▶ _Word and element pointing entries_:

···

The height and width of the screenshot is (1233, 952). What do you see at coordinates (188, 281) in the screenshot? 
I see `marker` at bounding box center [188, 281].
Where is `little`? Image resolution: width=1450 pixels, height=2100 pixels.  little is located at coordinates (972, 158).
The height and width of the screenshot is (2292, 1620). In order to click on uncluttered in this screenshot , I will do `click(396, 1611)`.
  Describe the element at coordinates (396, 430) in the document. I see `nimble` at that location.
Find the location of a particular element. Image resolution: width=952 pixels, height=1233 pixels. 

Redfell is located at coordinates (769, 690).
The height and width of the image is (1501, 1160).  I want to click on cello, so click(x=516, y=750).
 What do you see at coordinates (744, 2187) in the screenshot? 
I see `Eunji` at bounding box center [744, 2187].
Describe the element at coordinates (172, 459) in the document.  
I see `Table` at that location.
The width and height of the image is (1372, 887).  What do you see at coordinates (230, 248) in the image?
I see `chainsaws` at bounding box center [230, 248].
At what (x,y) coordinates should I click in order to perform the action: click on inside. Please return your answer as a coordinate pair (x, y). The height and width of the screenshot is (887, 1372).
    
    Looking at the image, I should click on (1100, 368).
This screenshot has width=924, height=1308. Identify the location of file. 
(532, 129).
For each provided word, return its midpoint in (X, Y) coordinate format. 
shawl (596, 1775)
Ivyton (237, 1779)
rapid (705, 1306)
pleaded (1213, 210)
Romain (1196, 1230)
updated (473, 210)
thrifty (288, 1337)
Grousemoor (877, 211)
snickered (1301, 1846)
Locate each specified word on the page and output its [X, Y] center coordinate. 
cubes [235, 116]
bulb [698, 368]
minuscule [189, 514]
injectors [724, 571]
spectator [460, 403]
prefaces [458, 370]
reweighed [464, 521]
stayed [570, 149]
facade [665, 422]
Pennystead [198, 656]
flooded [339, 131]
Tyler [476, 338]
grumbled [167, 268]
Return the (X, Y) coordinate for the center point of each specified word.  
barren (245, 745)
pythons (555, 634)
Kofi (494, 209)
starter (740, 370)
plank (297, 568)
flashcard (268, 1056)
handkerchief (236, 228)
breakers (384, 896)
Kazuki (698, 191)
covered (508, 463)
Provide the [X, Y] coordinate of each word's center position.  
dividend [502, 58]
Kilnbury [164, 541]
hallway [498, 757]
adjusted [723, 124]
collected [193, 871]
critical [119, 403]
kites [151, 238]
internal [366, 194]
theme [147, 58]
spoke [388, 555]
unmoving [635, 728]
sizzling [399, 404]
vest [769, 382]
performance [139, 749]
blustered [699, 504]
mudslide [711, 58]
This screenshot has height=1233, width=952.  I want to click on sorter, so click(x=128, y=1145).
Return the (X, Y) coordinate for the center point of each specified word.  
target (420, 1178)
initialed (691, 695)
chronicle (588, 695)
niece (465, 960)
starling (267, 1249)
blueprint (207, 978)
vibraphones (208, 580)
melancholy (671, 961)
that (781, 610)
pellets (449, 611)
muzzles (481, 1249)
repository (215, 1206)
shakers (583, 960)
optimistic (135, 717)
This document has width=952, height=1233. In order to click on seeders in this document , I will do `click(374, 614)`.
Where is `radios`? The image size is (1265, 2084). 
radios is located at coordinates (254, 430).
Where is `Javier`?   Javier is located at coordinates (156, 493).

···

Identify every line in the entries above that contains the word "want", and copy each of those lines in full.

The height and width of the image is (1501, 1160).  I want to click on cello, so click(x=516, y=750).
This screenshot has height=1233, width=952.  I want to click on sorter, so click(x=128, y=1145).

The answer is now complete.